May I have the lines from the one containing "yellow triangle: (117, 92) -> (78, 58), moved" to the end of the entries, returned exactly and with nothing else?

(PROVIDED MATERIAL)
-=-=-=-=-
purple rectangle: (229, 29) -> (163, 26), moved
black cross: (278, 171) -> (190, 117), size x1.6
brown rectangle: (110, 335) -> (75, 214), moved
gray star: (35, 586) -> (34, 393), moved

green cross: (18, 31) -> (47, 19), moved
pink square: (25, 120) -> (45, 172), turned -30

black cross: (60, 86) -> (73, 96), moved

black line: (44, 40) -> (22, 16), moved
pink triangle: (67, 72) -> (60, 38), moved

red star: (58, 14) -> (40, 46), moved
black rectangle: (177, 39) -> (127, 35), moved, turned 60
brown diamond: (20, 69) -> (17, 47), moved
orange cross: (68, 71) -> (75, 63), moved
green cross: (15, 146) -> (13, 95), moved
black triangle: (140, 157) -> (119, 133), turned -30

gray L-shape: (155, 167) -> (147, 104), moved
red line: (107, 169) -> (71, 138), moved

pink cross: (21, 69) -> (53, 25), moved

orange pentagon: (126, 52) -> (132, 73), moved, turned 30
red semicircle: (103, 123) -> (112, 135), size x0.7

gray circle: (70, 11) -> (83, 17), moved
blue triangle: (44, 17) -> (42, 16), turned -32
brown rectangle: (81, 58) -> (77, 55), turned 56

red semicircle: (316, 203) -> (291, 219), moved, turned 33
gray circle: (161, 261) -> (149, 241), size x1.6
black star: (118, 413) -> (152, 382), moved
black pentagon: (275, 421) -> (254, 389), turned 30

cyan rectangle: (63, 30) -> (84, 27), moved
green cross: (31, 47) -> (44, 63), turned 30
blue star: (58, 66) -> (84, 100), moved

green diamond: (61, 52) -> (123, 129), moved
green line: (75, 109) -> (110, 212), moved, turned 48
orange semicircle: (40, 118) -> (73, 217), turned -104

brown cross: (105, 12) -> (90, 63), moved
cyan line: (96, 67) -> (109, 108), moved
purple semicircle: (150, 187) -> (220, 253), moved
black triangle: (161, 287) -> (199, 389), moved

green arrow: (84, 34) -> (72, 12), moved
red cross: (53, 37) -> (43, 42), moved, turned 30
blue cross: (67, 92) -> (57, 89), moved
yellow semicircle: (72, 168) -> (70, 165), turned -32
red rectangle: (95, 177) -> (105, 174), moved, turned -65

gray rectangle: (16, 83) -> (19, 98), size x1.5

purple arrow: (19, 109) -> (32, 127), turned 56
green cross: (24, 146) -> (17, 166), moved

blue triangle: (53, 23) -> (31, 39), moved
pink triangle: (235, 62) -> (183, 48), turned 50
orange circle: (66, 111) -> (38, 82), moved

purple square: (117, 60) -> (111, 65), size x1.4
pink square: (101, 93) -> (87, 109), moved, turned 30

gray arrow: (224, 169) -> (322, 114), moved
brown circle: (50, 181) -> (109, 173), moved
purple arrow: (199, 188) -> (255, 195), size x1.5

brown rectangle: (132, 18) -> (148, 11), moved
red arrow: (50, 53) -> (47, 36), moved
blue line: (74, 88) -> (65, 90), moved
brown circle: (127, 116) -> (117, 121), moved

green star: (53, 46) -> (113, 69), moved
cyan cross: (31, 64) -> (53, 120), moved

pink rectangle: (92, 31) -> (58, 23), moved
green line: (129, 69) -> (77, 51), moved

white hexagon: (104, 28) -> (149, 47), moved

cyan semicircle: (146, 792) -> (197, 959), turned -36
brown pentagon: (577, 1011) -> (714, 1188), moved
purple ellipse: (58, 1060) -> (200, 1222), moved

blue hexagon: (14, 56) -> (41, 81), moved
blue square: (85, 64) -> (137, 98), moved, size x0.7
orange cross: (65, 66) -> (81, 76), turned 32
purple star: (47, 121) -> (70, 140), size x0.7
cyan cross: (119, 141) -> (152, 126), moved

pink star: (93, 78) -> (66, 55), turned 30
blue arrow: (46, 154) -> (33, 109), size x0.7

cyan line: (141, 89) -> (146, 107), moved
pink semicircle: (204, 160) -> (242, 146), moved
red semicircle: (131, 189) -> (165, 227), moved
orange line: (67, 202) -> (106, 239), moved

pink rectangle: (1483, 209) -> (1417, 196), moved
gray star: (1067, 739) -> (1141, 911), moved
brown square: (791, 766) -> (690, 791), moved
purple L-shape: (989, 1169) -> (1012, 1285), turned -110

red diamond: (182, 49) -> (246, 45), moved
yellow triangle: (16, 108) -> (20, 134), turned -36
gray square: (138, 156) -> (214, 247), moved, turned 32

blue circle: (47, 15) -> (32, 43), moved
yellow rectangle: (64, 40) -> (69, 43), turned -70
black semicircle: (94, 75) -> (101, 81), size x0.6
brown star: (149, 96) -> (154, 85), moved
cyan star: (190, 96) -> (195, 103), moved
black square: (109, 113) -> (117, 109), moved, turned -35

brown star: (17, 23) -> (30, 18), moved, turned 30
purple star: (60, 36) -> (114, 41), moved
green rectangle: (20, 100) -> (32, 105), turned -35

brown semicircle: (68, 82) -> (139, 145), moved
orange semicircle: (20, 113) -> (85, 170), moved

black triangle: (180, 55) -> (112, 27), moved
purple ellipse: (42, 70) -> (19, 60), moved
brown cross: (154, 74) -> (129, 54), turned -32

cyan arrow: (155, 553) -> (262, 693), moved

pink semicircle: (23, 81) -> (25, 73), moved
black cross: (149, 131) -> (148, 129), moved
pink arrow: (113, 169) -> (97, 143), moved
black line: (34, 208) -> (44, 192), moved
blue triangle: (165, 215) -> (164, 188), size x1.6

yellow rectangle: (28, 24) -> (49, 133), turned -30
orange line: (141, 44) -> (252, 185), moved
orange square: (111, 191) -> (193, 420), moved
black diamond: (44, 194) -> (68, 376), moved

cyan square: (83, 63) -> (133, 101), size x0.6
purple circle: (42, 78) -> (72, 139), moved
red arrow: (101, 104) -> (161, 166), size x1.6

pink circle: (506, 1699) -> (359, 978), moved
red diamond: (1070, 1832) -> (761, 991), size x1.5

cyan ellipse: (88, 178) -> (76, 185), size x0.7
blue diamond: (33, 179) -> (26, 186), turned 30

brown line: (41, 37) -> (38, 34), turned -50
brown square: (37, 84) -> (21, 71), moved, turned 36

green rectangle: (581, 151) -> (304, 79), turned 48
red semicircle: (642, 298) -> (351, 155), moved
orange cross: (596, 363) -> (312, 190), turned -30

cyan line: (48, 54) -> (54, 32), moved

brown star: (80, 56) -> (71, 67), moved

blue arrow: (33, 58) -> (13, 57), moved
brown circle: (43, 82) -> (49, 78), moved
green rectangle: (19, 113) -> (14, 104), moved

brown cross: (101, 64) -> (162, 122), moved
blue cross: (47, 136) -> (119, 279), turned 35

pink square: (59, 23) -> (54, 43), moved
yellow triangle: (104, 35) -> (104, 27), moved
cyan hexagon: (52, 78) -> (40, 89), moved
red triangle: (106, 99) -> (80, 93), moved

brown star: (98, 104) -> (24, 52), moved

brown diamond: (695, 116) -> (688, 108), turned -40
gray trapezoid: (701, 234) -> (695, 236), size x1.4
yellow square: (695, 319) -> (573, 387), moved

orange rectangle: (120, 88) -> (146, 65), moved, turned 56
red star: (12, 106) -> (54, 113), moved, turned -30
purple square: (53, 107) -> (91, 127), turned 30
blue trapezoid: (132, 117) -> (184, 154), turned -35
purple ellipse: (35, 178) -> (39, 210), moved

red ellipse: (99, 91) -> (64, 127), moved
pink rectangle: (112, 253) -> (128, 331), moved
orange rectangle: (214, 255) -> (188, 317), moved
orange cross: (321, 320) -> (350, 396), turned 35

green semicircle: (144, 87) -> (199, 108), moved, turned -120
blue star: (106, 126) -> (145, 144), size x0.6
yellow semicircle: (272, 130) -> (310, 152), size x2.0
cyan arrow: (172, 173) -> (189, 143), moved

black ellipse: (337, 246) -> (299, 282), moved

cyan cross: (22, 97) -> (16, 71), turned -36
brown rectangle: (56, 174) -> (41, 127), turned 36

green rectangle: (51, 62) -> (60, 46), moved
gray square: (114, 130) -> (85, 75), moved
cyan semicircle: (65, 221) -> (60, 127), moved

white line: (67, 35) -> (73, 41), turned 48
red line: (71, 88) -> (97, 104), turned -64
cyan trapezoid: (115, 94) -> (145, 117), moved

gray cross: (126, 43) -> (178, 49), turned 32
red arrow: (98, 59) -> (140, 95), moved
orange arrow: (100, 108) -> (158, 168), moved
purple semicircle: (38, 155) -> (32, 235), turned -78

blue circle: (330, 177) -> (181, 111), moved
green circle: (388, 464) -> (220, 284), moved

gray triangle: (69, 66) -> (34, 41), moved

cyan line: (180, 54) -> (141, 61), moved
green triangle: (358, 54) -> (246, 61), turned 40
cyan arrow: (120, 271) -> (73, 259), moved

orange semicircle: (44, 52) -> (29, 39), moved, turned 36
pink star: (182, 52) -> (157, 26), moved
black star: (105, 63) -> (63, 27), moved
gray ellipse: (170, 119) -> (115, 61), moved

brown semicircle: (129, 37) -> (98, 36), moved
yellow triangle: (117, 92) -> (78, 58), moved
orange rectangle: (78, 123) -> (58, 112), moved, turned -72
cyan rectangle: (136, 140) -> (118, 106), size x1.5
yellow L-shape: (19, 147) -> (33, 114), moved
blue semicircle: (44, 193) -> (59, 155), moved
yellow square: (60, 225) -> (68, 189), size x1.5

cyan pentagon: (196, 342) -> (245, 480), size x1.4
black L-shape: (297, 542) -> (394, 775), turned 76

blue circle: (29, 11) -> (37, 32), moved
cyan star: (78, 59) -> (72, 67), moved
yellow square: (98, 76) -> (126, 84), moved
-=-=-=-=-
(ANSWER TO THE PROBLEM)
yellow triangle: (117, 92) -> (78, 58), moved
orange rectangle: (78, 123) -> (58, 112), moved, turned -72
cyan rectangle: (136, 140) -> (118, 106), size x1.5
yellow L-shape: (19, 147) -> (33, 114), moved
blue semicircle: (44, 193) -> (59, 155), moved
yellow square: (60, 225) -> (68, 189), size x1.5

cyan pentagon: (196, 342) -> (245, 480), size x1.4
black L-shape: (297, 542) -> (394, 775), turned 76

blue circle: (29, 11) -> (37, 32), moved
cyan star: (78, 59) -> (72, 67), moved
yellow square: (98, 76) -> (126, 84), moved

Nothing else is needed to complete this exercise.